All of the listing is to be written out word for word, with the pictures left out.

Raw data:

%%

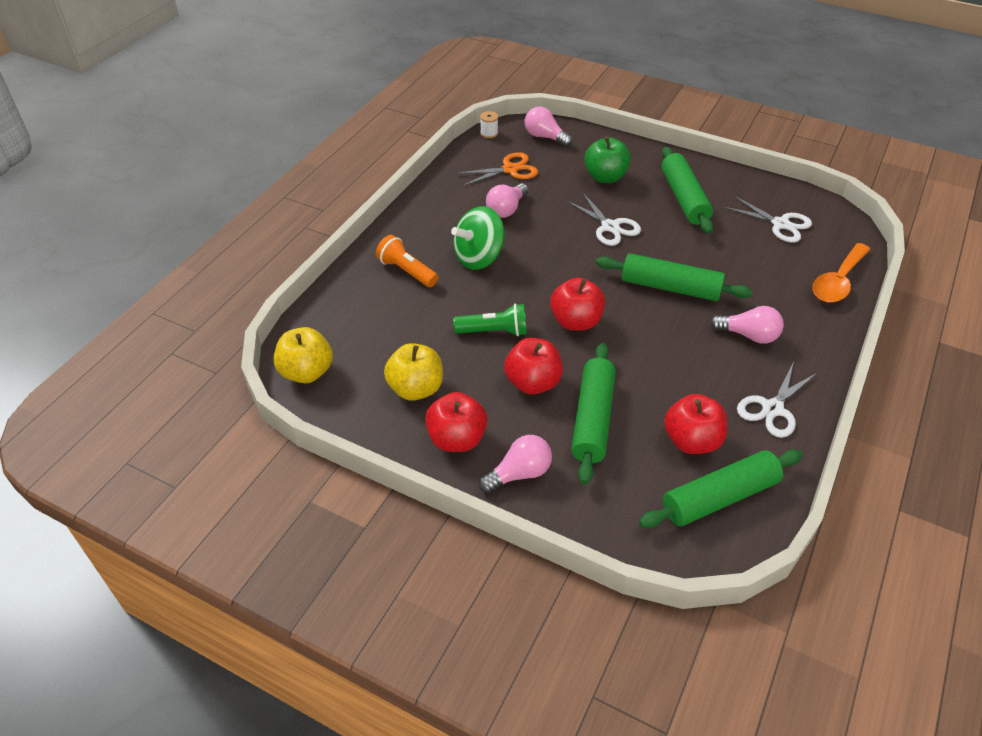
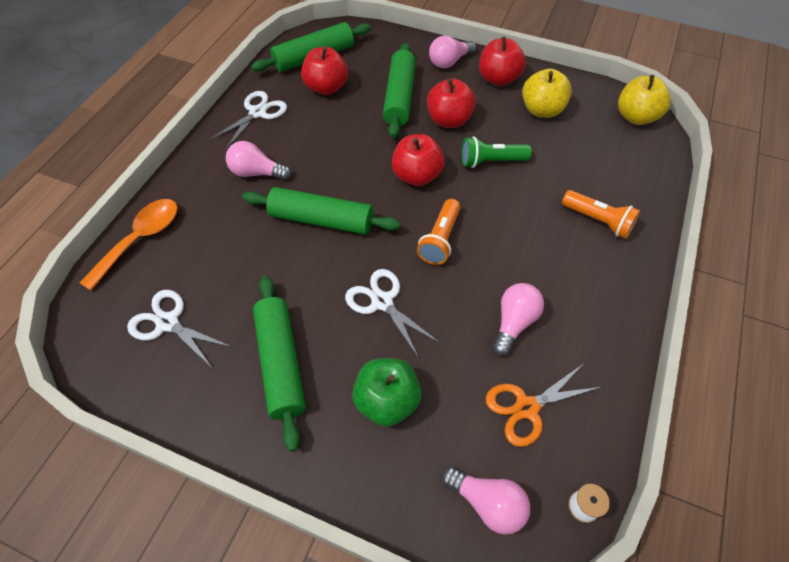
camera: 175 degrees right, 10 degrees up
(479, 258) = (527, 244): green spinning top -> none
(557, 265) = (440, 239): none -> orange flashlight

%%

Exercise output:
camera: 175 degrees right, 10 degrees up
(479, 258) = (527, 244): green spinning top -> none
(557, 265) = (440, 239): none -> orange flashlight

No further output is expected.